TASK TO COMPLETE: Count the lines in the data below that contain the string "right", treating uppercase and lowercase letters as different. Reply with the number alone.

EXERCISE INPUTS:
========
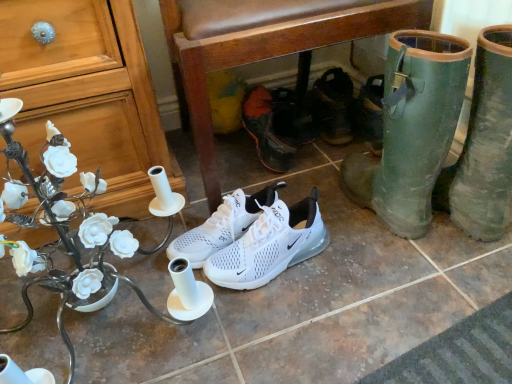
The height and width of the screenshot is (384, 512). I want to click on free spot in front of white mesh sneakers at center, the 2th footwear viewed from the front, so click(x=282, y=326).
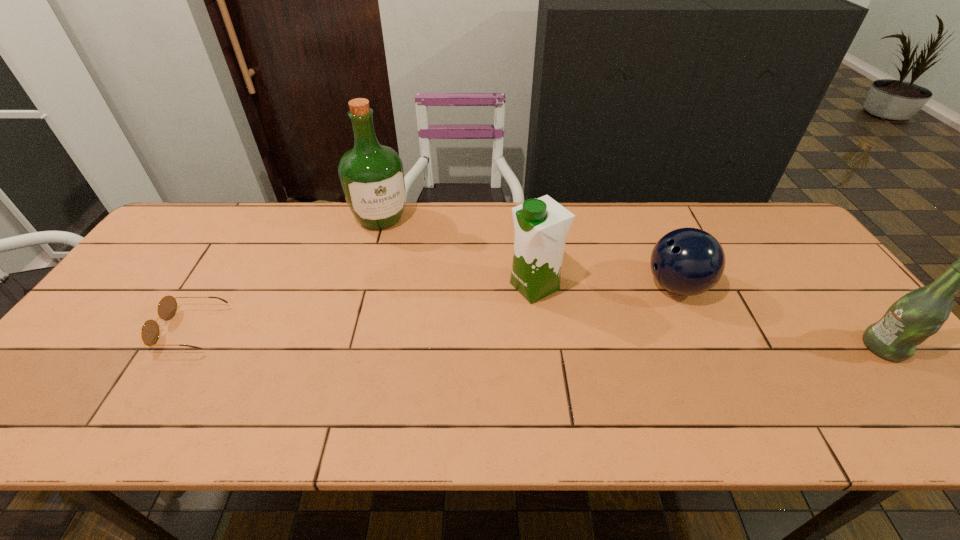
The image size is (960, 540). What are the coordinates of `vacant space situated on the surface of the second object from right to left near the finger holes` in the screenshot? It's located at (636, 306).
========
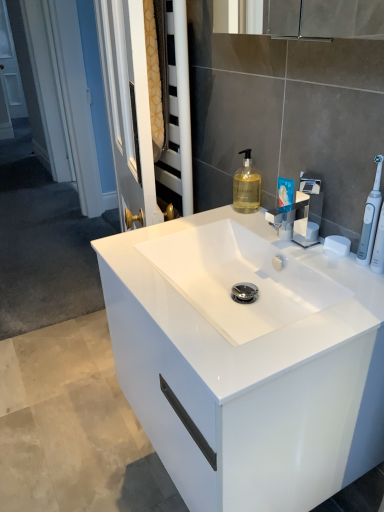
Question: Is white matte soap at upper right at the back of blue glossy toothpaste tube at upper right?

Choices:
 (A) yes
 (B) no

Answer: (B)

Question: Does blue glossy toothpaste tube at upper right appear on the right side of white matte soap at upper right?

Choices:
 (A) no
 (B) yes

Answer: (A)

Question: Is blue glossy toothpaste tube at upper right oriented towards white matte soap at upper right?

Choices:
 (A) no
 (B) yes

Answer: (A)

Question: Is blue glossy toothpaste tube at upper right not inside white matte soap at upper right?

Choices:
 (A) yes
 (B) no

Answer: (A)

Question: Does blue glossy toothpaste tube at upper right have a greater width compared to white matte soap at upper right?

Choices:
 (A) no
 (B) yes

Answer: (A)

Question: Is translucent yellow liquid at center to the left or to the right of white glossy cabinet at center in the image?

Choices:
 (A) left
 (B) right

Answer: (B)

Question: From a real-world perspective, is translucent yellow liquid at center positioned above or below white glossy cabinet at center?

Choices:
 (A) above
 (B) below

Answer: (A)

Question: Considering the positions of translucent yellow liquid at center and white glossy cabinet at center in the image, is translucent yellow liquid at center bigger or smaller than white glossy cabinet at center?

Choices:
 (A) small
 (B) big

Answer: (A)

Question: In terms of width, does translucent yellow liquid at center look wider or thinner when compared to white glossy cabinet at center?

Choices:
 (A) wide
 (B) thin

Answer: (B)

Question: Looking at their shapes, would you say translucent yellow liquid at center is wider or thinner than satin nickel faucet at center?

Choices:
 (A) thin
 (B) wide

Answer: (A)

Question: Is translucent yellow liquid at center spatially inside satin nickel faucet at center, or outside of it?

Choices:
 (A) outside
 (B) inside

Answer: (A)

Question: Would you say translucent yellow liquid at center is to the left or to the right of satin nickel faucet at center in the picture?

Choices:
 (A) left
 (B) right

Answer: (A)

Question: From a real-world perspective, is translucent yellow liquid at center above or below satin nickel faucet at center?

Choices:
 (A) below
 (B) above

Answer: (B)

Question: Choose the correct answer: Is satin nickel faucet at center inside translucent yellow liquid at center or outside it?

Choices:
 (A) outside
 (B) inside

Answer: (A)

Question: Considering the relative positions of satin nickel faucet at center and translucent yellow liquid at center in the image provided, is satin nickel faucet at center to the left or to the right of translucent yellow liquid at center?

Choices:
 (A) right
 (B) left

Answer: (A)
========
SOLUTION FOR THIS TASK: 12